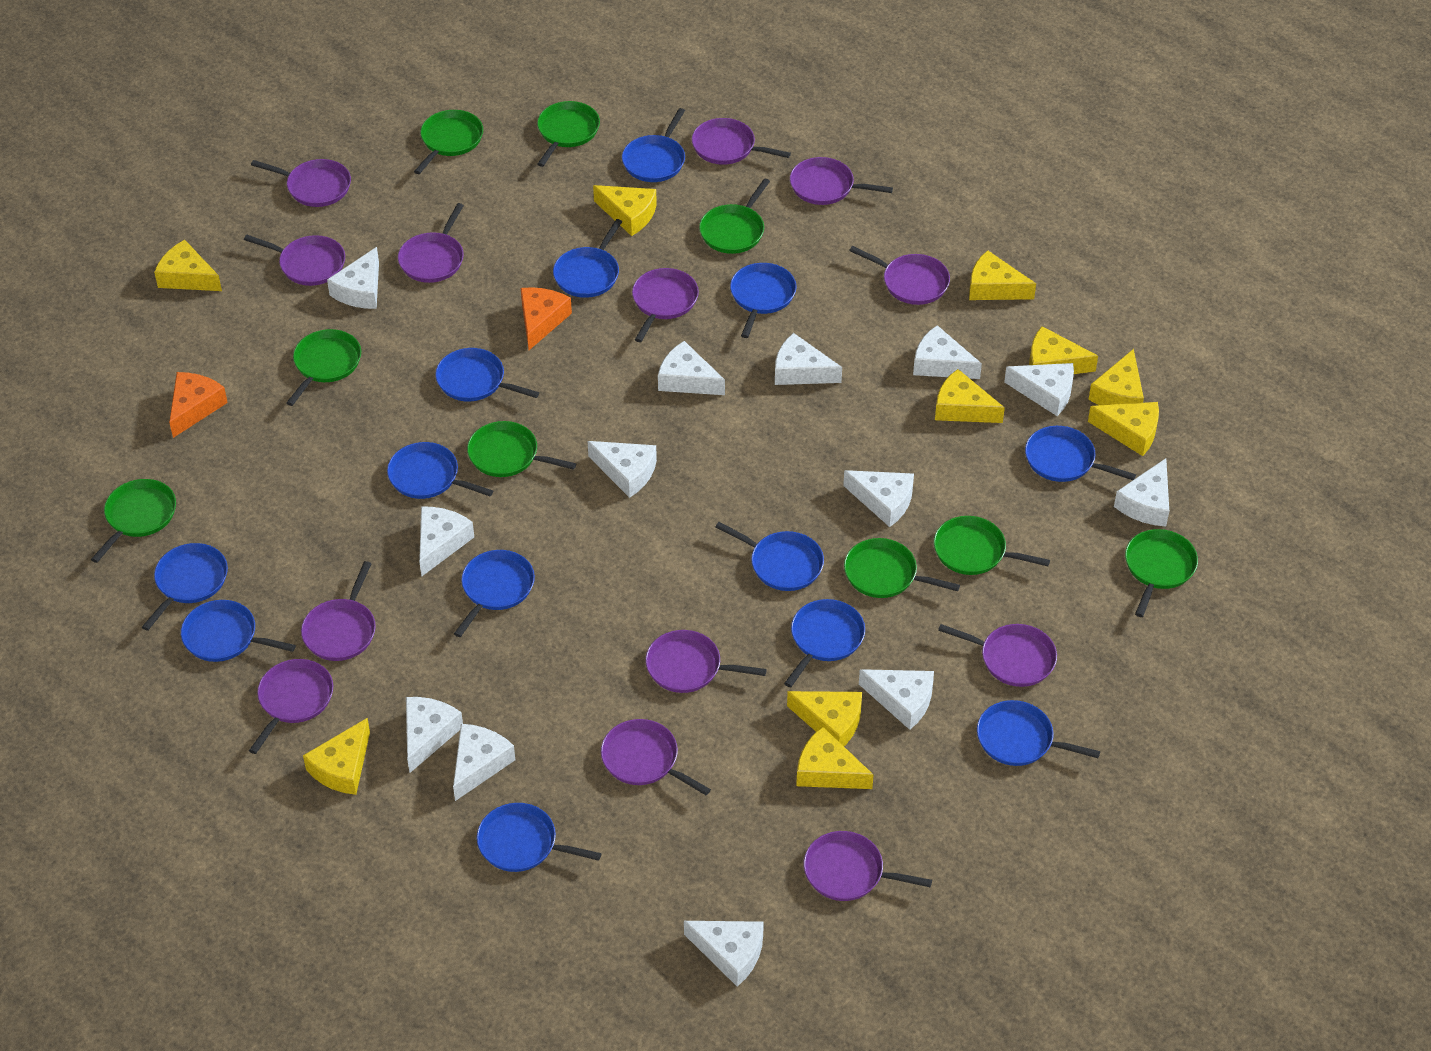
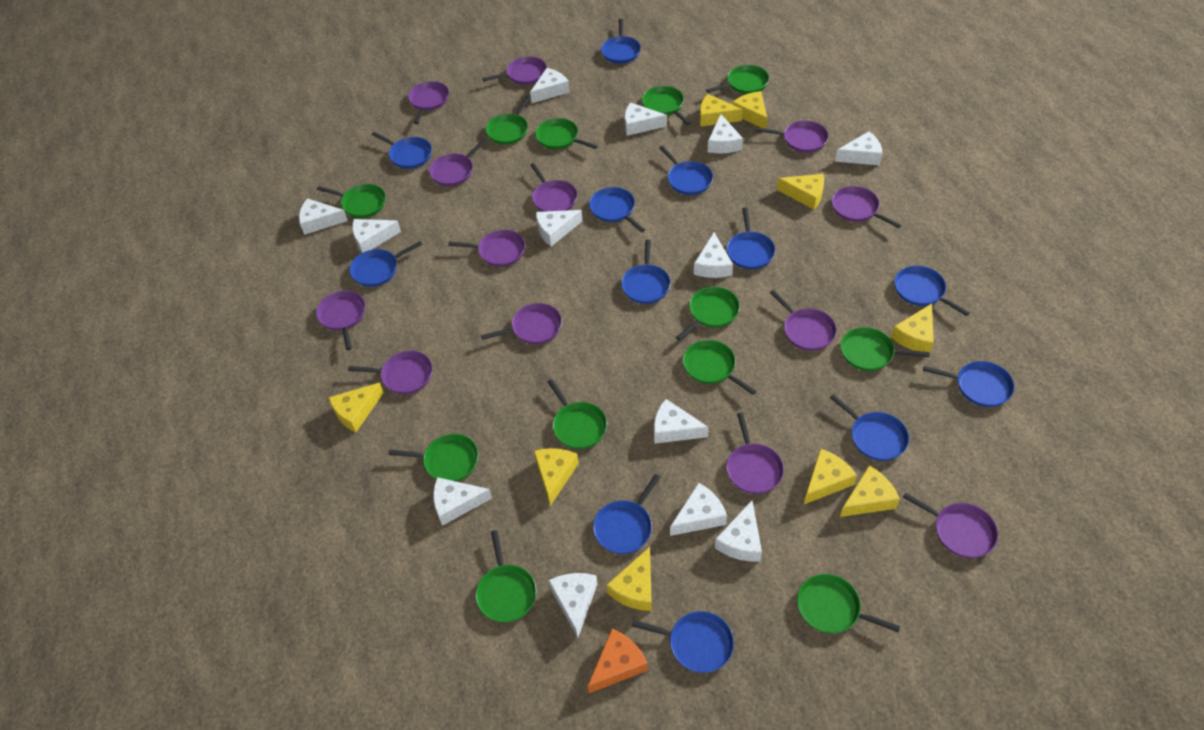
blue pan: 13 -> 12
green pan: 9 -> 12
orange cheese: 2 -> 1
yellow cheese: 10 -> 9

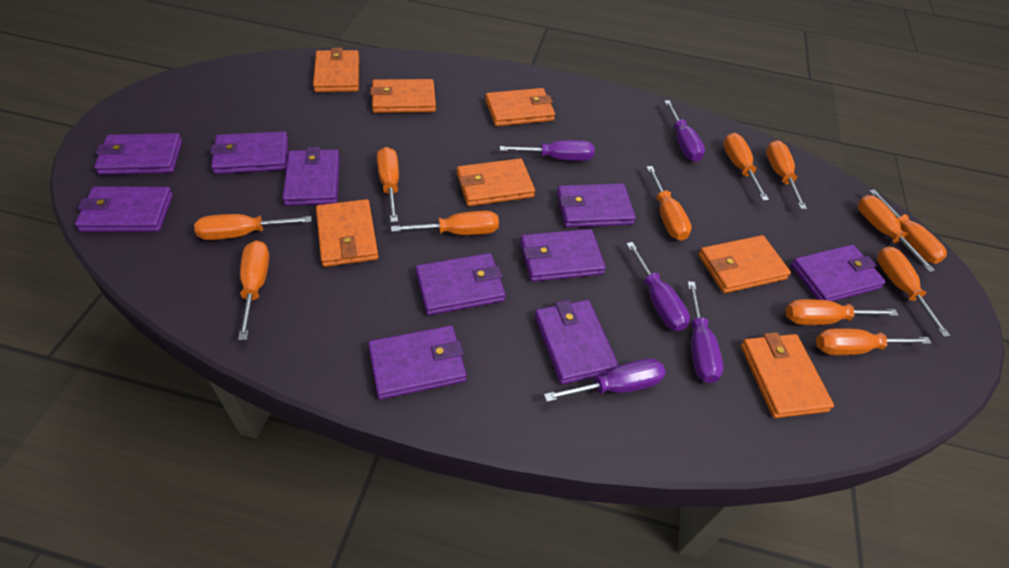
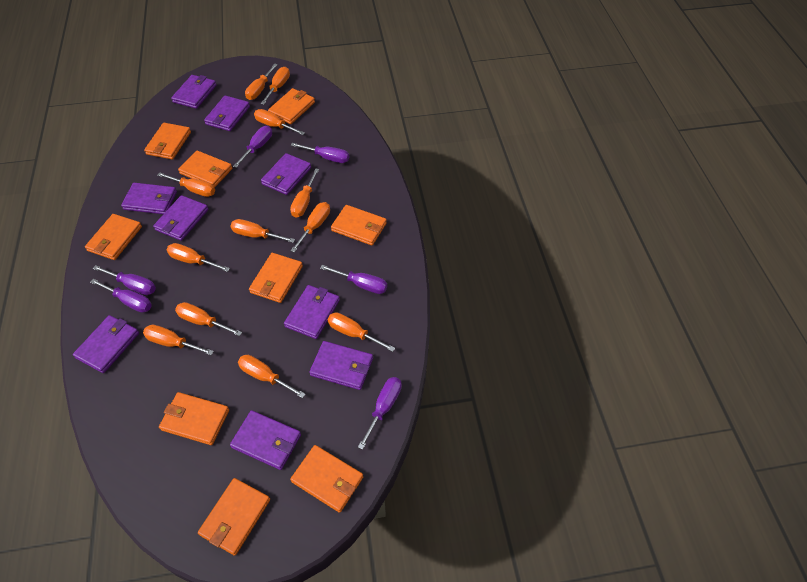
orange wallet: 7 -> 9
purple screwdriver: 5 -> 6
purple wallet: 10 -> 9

◆ Your instructions
Every line of the material is to be quoted exactly, with no pictures carried over.

◆ Response area
blue pan: 13 -> 12
green pan: 9 -> 12
orange cheese: 2 -> 1
yellow cheese: 10 -> 9

orange wallet: 7 -> 9
purple screwdriver: 5 -> 6
purple wallet: 10 -> 9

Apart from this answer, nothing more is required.